# What the exercise asks
Once the line with "red cone B1 level 2 -> red cone B3 level 2" is found in the entries below, repeat it and each following line exactly, up to and including the line with "blue brick C10". Add no other lines.

Data for analysis section start

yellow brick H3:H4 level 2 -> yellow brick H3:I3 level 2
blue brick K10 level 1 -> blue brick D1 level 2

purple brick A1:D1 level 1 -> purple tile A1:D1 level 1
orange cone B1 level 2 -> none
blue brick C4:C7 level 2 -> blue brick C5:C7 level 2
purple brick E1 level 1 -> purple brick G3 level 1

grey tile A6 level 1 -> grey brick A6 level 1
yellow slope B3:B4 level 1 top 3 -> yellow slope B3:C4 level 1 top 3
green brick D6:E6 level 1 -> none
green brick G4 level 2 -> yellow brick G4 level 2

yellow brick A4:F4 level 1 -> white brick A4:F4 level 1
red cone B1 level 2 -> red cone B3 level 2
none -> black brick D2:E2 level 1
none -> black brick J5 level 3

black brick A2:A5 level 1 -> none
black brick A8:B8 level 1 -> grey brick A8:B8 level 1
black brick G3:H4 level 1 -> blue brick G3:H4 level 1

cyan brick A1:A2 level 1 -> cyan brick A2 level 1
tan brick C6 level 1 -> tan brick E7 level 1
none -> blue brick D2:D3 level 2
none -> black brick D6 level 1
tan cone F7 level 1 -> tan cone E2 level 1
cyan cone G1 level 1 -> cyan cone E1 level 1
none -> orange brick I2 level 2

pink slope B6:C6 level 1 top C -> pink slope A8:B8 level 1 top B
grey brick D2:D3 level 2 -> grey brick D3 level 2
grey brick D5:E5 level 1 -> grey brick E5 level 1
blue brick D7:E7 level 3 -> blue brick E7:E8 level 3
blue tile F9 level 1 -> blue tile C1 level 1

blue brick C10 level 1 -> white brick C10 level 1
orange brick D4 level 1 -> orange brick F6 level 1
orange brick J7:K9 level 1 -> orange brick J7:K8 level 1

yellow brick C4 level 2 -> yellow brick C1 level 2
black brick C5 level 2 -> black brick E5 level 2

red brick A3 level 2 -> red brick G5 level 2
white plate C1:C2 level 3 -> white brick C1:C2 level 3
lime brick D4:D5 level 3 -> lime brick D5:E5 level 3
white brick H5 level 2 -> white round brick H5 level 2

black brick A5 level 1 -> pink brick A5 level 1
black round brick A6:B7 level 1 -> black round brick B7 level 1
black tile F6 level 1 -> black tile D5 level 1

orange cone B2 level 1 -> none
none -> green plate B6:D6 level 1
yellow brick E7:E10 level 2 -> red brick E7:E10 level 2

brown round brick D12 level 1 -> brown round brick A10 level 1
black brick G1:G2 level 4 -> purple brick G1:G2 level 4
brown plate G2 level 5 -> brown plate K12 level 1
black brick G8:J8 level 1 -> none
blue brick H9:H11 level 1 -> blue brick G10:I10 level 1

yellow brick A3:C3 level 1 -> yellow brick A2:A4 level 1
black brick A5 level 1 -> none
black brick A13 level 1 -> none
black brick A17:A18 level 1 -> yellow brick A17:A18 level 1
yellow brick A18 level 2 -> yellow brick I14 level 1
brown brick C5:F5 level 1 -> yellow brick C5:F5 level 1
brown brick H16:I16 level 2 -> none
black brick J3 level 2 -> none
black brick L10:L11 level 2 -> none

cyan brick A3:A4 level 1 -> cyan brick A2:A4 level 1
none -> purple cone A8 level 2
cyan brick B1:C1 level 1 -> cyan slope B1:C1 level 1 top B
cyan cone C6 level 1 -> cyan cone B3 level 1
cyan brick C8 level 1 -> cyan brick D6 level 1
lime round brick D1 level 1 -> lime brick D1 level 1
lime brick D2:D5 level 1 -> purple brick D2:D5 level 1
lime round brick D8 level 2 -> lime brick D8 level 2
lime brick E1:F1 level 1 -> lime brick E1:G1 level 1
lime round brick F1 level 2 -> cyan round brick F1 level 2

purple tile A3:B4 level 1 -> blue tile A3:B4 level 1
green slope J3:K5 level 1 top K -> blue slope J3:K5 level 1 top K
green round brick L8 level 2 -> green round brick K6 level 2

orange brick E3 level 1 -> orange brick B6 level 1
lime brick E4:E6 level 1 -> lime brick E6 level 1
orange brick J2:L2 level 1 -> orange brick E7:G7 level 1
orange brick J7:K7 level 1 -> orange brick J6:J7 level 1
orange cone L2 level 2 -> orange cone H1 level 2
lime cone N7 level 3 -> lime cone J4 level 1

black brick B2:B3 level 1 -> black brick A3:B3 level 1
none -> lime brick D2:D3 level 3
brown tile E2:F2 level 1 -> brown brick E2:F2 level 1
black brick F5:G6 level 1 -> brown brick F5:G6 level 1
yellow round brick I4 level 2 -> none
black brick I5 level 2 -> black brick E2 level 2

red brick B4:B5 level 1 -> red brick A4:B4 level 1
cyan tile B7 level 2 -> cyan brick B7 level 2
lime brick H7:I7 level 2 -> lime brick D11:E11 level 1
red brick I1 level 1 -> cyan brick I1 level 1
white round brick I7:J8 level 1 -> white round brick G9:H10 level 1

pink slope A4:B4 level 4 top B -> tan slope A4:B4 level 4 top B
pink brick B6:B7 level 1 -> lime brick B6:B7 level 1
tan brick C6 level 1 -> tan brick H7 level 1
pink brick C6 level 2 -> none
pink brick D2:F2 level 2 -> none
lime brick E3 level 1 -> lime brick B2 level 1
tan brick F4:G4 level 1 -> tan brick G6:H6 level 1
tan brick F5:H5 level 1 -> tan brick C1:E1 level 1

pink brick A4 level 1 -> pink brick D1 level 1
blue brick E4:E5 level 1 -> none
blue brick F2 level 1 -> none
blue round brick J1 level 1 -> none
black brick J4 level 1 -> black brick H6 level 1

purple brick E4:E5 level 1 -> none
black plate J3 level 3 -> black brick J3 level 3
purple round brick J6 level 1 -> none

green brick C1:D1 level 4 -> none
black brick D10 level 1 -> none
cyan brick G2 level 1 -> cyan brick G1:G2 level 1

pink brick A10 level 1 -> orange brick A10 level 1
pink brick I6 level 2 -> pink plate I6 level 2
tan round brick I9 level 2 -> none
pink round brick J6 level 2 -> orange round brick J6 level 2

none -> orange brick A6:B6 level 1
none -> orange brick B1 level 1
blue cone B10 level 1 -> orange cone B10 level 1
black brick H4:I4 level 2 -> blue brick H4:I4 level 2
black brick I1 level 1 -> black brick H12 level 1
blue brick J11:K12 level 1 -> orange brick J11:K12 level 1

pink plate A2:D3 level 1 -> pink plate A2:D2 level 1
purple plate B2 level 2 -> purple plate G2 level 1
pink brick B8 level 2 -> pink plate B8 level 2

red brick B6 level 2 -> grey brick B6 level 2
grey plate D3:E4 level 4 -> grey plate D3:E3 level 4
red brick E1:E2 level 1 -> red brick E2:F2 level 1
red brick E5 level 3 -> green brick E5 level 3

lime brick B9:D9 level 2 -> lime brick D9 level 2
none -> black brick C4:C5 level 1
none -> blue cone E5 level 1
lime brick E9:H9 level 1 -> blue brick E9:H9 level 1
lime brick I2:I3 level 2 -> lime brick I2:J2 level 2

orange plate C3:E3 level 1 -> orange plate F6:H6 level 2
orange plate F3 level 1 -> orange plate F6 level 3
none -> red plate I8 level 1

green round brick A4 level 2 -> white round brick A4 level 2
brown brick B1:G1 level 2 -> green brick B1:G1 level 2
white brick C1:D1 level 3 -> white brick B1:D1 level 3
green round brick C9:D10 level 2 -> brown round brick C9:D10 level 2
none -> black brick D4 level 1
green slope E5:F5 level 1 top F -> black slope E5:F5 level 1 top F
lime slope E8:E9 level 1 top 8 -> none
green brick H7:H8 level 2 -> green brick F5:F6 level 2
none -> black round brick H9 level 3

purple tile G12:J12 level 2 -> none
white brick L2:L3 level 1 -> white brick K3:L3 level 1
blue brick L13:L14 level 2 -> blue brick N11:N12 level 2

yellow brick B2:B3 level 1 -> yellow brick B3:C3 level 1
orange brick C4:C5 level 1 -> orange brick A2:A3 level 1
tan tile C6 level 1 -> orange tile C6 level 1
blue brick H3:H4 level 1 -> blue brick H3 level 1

Data for analysis section end

# Your response
red cone B1 level 2 -> red cone B3 level 2
none -> black brick D2:E2 level 1
none -> black brick J5 level 3

black brick A2:A5 level 1 -> none
black brick A8:B8 level 1 -> grey brick A8:B8 level 1
black brick G3:H4 level 1 -> blue brick G3:H4 level 1

cyan brick A1:A2 level 1 -> cyan brick A2 level 1
tan brick C6 level 1 -> tan brick E7 level 1
none -> blue brick D2:D3 level 2
none -> black brick D6 level 1
tan cone F7 level 1 -> tan cone E2 level 1
cyan cone G1 level 1 -> cyan cone E1 level 1
none -> orange brick I2 level 2

pink slope B6:C6 level 1 top C -> pink slope A8:B8 level 1 top B
grey brick D2:D3 level 2 -> grey brick D3 level 2
grey brick D5:E5 level 1 -> grey brick E5 level 1
blue brick D7:E7 level 3 -> blue brick E7:E8 level 3
blue tile F9 level 1 -> blue tile C1 level 1

blue brick C10 level 1 -> white brick C10 level 1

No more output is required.